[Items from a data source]
═══

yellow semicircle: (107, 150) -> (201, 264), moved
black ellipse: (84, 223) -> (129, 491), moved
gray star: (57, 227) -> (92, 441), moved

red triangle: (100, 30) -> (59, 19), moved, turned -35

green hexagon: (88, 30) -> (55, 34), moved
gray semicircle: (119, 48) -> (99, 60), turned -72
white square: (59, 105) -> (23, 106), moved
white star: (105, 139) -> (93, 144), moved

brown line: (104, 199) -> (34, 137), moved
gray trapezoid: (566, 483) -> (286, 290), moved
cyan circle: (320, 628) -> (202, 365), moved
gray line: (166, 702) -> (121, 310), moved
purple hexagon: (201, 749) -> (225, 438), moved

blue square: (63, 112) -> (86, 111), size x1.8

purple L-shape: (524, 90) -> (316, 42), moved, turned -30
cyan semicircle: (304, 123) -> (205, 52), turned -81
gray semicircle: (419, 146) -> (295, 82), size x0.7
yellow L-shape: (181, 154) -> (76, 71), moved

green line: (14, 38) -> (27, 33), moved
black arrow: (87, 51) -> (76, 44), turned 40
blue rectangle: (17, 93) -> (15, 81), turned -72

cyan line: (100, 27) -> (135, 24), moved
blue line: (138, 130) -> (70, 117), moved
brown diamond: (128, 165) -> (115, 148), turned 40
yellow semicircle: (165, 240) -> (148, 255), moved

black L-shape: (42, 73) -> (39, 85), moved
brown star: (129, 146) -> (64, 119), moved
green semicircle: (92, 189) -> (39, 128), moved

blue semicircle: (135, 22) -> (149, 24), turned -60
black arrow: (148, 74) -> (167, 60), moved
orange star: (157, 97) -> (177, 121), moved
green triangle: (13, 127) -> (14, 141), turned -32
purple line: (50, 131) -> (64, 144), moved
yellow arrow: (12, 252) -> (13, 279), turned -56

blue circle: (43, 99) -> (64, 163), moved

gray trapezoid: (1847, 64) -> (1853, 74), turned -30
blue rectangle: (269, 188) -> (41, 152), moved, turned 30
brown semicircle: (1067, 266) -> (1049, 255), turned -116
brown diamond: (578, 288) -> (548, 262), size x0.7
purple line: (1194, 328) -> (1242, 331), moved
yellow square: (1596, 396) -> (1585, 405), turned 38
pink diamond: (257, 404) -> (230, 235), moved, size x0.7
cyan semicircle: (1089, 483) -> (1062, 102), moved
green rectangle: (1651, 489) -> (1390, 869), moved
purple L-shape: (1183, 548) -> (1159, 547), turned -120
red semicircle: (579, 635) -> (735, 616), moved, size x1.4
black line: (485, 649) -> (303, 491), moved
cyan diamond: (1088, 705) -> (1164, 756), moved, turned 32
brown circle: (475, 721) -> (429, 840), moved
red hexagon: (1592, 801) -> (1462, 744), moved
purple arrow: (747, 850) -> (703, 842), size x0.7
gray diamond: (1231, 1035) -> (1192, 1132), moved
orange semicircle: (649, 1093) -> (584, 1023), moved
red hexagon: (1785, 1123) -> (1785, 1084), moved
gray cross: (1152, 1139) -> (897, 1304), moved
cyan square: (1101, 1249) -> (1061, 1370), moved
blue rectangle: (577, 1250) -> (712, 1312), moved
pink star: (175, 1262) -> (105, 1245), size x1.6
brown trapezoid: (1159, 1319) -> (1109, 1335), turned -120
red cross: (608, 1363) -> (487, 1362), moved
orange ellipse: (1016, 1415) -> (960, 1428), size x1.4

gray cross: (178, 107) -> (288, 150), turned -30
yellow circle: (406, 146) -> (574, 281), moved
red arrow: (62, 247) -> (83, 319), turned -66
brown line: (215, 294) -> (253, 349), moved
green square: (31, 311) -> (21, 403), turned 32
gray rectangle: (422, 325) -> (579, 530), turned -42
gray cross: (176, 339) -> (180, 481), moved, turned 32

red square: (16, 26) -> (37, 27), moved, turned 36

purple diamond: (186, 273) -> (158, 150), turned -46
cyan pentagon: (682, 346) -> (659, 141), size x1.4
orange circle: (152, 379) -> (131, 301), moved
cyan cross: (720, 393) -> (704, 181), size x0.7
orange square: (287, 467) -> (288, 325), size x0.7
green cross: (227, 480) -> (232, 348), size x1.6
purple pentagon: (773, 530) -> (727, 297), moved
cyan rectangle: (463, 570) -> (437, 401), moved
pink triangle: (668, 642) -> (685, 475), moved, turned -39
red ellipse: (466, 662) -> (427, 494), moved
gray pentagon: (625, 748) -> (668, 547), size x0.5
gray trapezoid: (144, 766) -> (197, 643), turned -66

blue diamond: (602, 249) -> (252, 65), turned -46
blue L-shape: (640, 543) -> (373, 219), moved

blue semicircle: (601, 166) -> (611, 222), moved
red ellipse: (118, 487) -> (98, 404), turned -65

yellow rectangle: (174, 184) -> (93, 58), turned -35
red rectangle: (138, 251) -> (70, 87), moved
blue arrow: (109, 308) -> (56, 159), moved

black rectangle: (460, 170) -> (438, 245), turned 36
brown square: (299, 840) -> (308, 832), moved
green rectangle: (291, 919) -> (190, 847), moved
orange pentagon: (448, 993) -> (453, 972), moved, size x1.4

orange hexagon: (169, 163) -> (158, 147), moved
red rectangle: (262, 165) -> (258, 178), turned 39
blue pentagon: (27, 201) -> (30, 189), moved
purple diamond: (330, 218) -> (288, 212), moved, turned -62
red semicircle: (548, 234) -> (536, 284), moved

═══

▶ _PROBLEM DESCRIPTION_: A complete and exact repetition of the entries is required.

▶ _SOLUTION TO THE EXERCISE_:
yellow semicircle: (107, 150) -> (201, 264), moved
black ellipse: (84, 223) -> (129, 491), moved
gray star: (57, 227) -> (92, 441), moved

red triangle: (100, 30) -> (59, 19), moved, turned -35

green hexagon: (88, 30) -> (55, 34), moved
gray semicircle: (119, 48) -> (99, 60), turned -72
white square: (59, 105) -> (23, 106), moved
white star: (105, 139) -> (93, 144), moved

brown line: (104, 199) -> (34, 137), moved
gray trapezoid: (566, 483) -> (286, 290), moved
cyan circle: (320, 628) -> (202, 365), moved
gray line: (166, 702) -> (121, 310), moved
purple hexagon: (201, 749) -> (225, 438), moved

blue square: (63, 112) -> (86, 111), size x1.8

purple L-shape: (524, 90) -> (316, 42), moved, turned -30
cyan semicircle: (304, 123) -> (205, 52), turned -81
gray semicircle: (419, 146) -> (295, 82), size x0.7
yellow L-shape: (181, 154) -> (76, 71), moved

green line: (14, 38) -> (27, 33), moved
black arrow: (87, 51) -> (76, 44), turned 40
blue rectangle: (17, 93) -> (15, 81), turned -72

cyan line: (100, 27) -> (135, 24), moved
blue line: (138, 130) -> (70, 117), moved
brown diamond: (128, 165) -> (115, 148), turned 40
yellow semicircle: (165, 240) -> (148, 255), moved

black L-shape: (42, 73) -> (39, 85), moved
brown star: (129, 146) -> (64, 119), moved
green semicircle: (92, 189) -> (39, 128), moved

blue semicircle: (135, 22) -> (149, 24), turned -60
black arrow: (148, 74) -> (167, 60), moved
orange star: (157, 97) -> (177, 121), moved
green triangle: (13, 127) -> (14, 141), turned -32
purple line: (50, 131) -> (64, 144), moved
yellow arrow: (12, 252) -> (13, 279), turned -56

blue circle: (43, 99) -> (64, 163), moved

gray trapezoid: (1847, 64) -> (1853, 74), turned -30
blue rectangle: (269, 188) -> (41, 152), moved, turned 30
brown semicircle: (1067, 266) -> (1049, 255), turned -116
brown diamond: (578, 288) -> (548, 262), size x0.7
purple line: (1194, 328) -> (1242, 331), moved
yellow square: (1596, 396) -> (1585, 405), turned 38
pink diamond: (257, 404) -> (230, 235), moved, size x0.7
cyan semicircle: (1089, 483) -> (1062, 102), moved
green rectangle: (1651, 489) -> (1390, 869), moved
purple L-shape: (1183, 548) -> (1159, 547), turned -120
red semicircle: (579, 635) -> (735, 616), moved, size x1.4
black line: (485, 649) -> (303, 491), moved
cyan diamond: (1088, 705) -> (1164, 756), moved, turned 32
brown circle: (475, 721) -> (429, 840), moved
red hexagon: (1592, 801) -> (1462, 744), moved
purple arrow: (747, 850) -> (703, 842), size x0.7
gray diamond: (1231, 1035) -> (1192, 1132), moved
orange semicircle: (649, 1093) -> (584, 1023), moved
red hexagon: (1785, 1123) -> (1785, 1084), moved
gray cross: (1152, 1139) -> (897, 1304), moved
cyan square: (1101, 1249) -> (1061, 1370), moved
blue rectangle: (577, 1250) -> (712, 1312), moved
pink star: (175, 1262) -> (105, 1245), size x1.6
brown trapezoid: (1159, 1319) -> (1109, 1335), turned -120
red cross: (608, 1363) -> (487, 1362), moved
orange ellipse: (1016, 1415) -> (960, 1428), size x1.4

gray cross: (178, 107) -> (288, 150), turned -30
yellow circle: (406, 146) -> (574, 281), moved
red arrow: (62, 247) -> (83, 319), turned -66
brown line: (215, 294) -> (253, 349), moved
green square: (31, 311) -> (21, 403), turned 32
gray rectangle: (422, 325) -> (579, 530), turned -42
gray cross: (176, 339) -> (180, 481), moved, turned 32

red square: (16, 26) -> (37, 27), moved, turned 36

purple diamond: (186, 273) -> (158, 150), turned -46
cyan pentagon: (682, 346) -> (659, 141), size x1.4
orange circle: (152, 379) -> (131, 301), moved
cyan cross: (720, 393) -> (704, 181), size x0.7
orange square: (287, 467) -> (288, 325), size x0.7
green cross: (227, 480) -> (232, 348), size x1.6
purple pentagon: (773, 530) -> (727, 297), moved
cyan rectangle: (463, 570) -> (437, 401), moved
pink triangle: (668, 642) -> (685, 475), moved, turned -39
red ellipse: (466, 662) -> (427, 494), moved
gray pentagon: (625, 748) -> (668, 547), size x0.5
gray trapezoid: (144, 766) -> (197, 643), turned -66

blue diamond: (602, 249) -> (252, 65), turned -46
blue L-shape: (640, 543) -> (373, 219), moved

blue semicircle: (601, 166) -> (611, 222), moved
red ellipse: (118, 487) -> (98, 404), turned -65

yellow rectangle: (174, 184) -> (93, 58), turned -35
red rectangle: (138, 251) -> (70, 87), moved
blue arrow: (109, 308) -> (56, 159), moved

black rectangle: (460, 170) -> (438, 245), turned 36
brown square: (299, 840) -> (308, 832), moved
green rectangle: (291, 919) -> (190, 847), moved
orange pentagon: (448, 993) -> (453, 972), moved, size x1.4

orange hexagon: (169, 163) -> (158, 147), moved
red rectangle: (262, 165) -> (258, 178), turned 39
blue pentagon: (27, 201) -> (30, 189), moved
purple diamond: (330, 218) -> (288, 212), moved, turned -62
red semicircle: (548, 234) -> (536, 284), moved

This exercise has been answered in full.